### Exercise description
Below are records; report the number of lines in them that include the word "ellipse", with no other text.

### Exercise materials
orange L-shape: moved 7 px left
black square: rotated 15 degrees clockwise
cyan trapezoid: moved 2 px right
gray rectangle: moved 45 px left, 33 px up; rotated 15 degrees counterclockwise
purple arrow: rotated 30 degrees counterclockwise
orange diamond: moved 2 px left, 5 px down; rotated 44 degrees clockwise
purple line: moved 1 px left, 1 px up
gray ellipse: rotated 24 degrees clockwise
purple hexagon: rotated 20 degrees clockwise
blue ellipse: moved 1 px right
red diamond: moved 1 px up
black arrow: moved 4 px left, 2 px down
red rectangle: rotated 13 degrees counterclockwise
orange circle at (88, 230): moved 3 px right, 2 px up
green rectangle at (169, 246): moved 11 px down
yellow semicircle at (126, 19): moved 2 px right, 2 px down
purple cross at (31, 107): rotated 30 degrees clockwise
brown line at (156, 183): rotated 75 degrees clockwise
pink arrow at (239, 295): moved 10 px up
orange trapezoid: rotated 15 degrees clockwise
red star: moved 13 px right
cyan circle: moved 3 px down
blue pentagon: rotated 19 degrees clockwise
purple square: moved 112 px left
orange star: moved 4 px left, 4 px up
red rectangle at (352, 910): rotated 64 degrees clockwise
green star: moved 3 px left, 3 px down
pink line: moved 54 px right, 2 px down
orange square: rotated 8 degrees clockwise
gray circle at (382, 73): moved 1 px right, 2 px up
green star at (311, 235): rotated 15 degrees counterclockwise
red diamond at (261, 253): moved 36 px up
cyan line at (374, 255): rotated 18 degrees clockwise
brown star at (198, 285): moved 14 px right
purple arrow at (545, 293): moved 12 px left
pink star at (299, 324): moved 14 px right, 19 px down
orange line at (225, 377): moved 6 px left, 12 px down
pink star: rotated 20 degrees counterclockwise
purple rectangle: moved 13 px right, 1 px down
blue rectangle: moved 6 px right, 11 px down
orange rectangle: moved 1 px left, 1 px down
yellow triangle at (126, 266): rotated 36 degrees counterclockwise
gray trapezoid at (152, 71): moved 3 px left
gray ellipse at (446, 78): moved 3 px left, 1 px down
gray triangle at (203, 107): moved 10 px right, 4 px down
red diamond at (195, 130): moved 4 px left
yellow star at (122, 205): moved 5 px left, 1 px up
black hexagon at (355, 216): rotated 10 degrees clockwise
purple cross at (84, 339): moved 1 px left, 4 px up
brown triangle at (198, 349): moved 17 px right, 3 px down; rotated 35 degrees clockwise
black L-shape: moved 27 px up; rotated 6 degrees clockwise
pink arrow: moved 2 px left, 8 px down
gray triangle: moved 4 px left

### Exercise answer
3